*Work instructions*. Identify and copy all lines of the material where the string "carcinoma" is found.

*Data for this task*.
-.-.-

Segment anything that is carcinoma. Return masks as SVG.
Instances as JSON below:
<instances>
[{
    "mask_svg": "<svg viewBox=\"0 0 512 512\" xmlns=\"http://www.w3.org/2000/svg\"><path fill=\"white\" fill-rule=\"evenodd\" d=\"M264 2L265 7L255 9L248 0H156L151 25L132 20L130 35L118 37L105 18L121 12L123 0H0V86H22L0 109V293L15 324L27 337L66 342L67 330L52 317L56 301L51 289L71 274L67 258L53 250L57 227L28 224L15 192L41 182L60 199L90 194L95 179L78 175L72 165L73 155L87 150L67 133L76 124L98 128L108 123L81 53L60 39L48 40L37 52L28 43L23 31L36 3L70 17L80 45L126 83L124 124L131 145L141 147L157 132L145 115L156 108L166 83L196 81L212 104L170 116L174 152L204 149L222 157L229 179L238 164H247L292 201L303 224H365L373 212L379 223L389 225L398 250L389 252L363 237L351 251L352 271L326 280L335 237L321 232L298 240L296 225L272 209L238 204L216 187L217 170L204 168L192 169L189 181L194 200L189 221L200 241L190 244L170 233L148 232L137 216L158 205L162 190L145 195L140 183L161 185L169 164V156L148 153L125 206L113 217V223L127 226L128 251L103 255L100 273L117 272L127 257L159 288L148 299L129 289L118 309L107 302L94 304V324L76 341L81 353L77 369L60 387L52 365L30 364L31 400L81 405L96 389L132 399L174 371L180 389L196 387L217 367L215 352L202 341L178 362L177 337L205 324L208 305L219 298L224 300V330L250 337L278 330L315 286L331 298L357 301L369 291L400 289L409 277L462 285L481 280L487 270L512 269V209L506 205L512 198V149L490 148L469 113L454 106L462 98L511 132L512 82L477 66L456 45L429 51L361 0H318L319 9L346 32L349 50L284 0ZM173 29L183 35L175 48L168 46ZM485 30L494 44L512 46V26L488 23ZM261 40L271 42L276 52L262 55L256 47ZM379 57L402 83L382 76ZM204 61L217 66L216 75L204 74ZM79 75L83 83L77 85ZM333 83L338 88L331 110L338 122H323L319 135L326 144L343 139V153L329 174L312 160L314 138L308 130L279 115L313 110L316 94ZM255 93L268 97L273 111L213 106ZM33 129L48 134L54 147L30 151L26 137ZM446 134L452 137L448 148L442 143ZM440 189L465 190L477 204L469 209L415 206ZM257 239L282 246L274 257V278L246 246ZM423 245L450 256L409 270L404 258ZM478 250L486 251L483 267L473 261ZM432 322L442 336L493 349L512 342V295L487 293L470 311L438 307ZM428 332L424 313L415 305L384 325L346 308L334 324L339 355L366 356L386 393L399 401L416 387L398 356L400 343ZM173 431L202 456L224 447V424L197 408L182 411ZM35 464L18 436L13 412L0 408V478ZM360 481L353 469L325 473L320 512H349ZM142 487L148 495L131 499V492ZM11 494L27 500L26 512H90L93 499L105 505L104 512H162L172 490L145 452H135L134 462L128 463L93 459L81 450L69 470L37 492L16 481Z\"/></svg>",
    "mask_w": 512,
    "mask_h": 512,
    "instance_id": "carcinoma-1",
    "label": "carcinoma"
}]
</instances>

-.-.-

*Answer for the task*.
Segment anything that is carcinoma. Return masks as SVG.
    "instance_id": "carcinoma-1",
    "label": "carcinoma"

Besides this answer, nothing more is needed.